[INSTRUCTIONS FOR THE TASK]
A picture should never appear in your copy. Transcribe the listing exactly from its first line through the line with "The orange-coloured_domino_piece at", both ends included.

[MATERIAL FOR THE TASK]
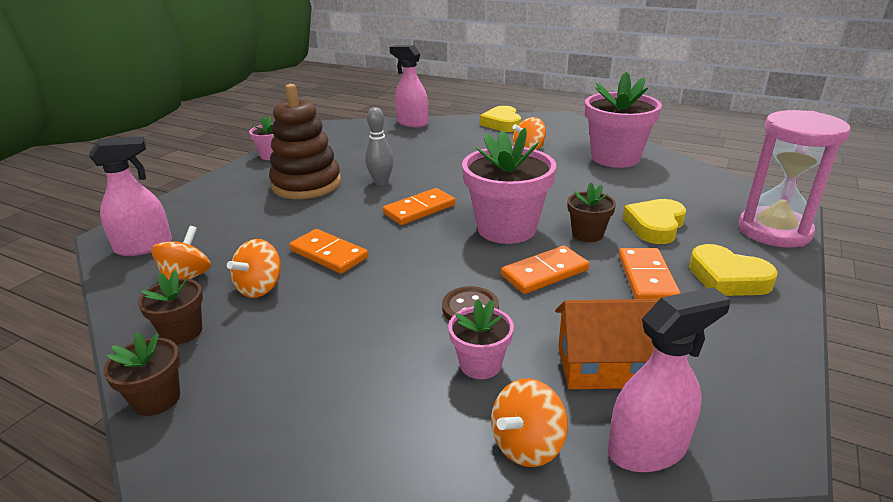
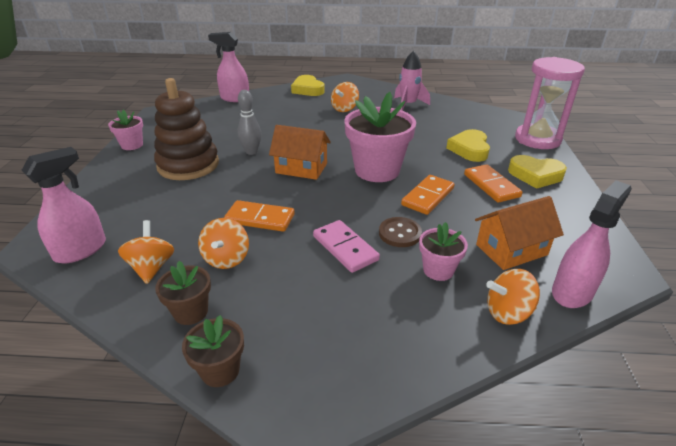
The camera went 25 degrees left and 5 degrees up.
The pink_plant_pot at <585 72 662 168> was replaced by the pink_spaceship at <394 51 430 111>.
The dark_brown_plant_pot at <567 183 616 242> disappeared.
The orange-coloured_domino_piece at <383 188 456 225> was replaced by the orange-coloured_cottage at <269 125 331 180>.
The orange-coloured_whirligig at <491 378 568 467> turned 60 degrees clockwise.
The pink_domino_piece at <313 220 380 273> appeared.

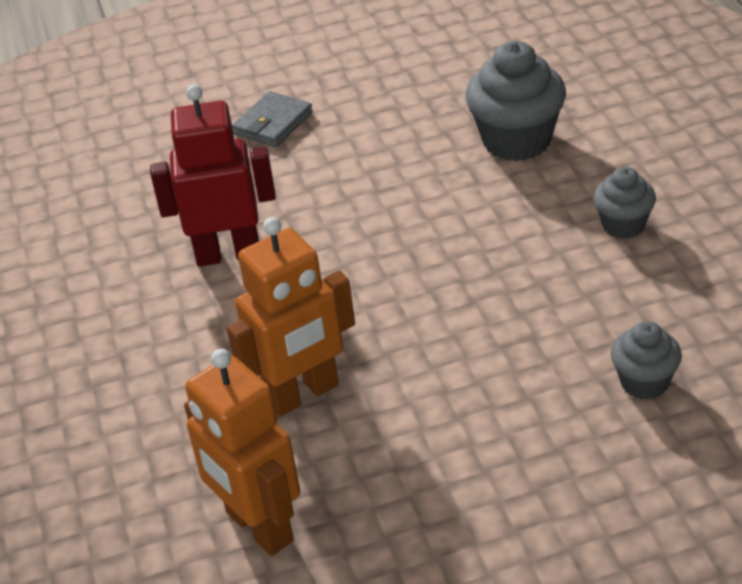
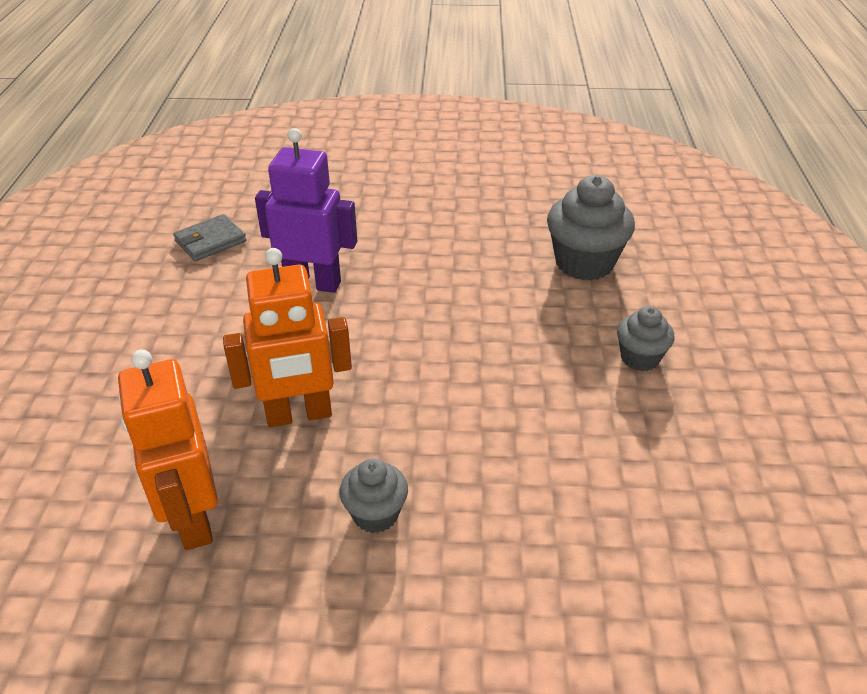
The camera went 15 degrees right and 0 degrees up.
The red_robot at <150 84 276 267> became the purple_robot at <255 128 357 293>.
The ash-grey_wallet moved from <232 91 313 147> to <173 214 247 261>.
The ash-grey_cupcake moved from <611 321 682 400> to <340 458 408 533>.

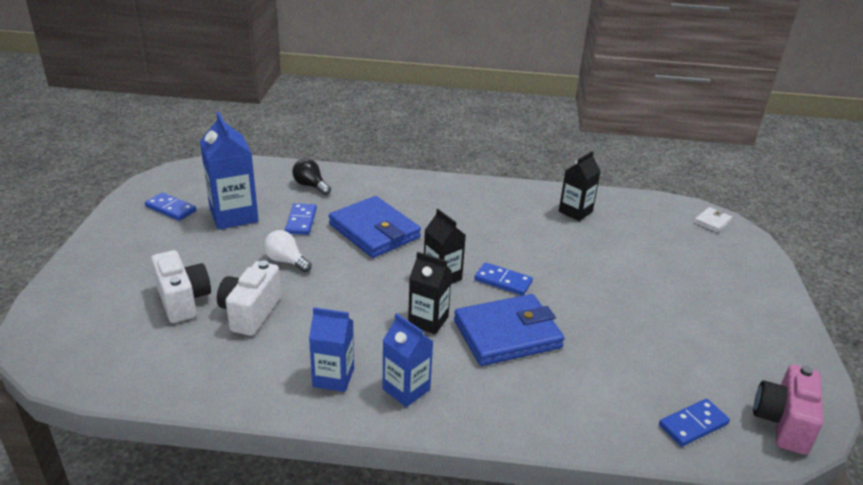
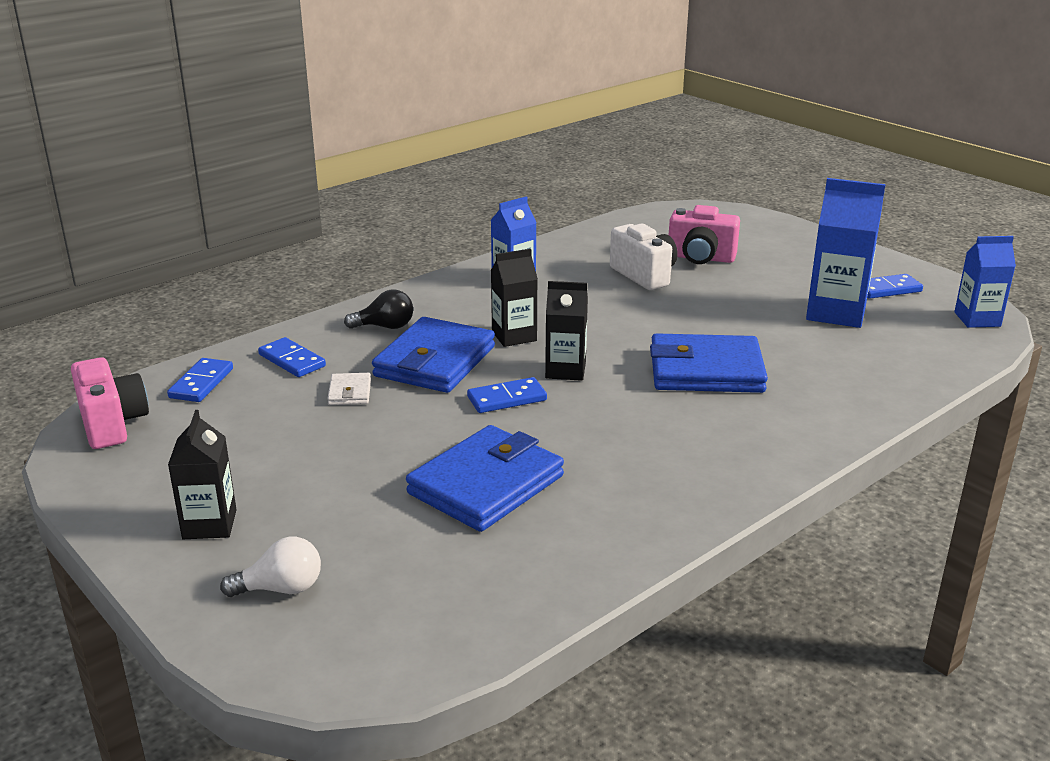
The camera went 135 degrees right and 5 degrees down.
The black_carton moved from <559 151 601 221> to <168 410 237 539>.
The black_light_bulb moved from <292 158 331 195> to <344 289 413 329>.
The cobalt_domino_piece moved from <285 203 317 235> to <258 337 326 377>.
The snow-white_wallet moved from <694 207 732 233> to <327 373 371 405>.
The snow-white_light_bulb moved from <264 230 312 272> to <220 537 321 597>.
The snow-white_photo_camera at <151 250 211 323> became the pink_photo_camera at <669 205 740 264>.
The cobalt_carton moved from <383 313 434 407> to <954 236 1016 328>.
The cobalt_wallet at <406 425 564 532> appeared.

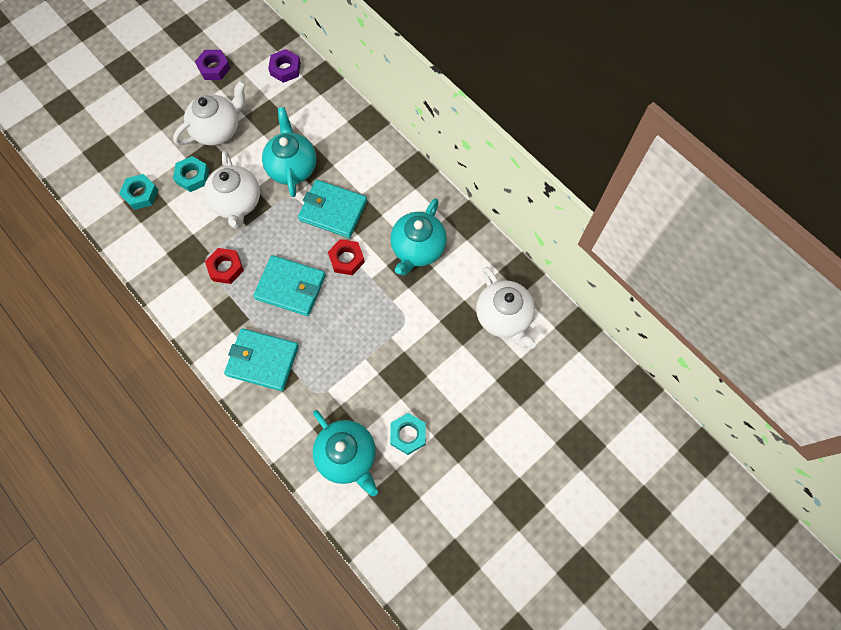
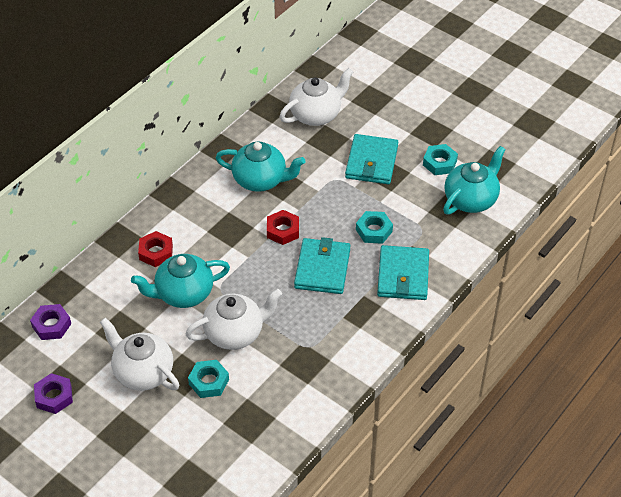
The camera went 100 degrees left and 20 degrees down.
The turquoise_hex_nut moved from <119 174 158 210> to <356 211 393 244>.
The turquoise_wallet moved from <298 180 367 238> to <345 134 398 184>.
The red_hex_nut moved from <205 248 244 284> to <138 231 173 267>.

[PROBLEM SOLUTION]
The camera went 25 degrees left and 5 degrees up.
The pink_plant_pot at <585 72 662 168> was replaced by the pink_spaceship at <394 51 430 111>.
The dark_brown_plant_pot at <567 183 616 242> disappeared.
The orange-coloured_domino_piece at <383 188 456 225> was replaced by the orange-coloured_cottage at <269 125 331 180>.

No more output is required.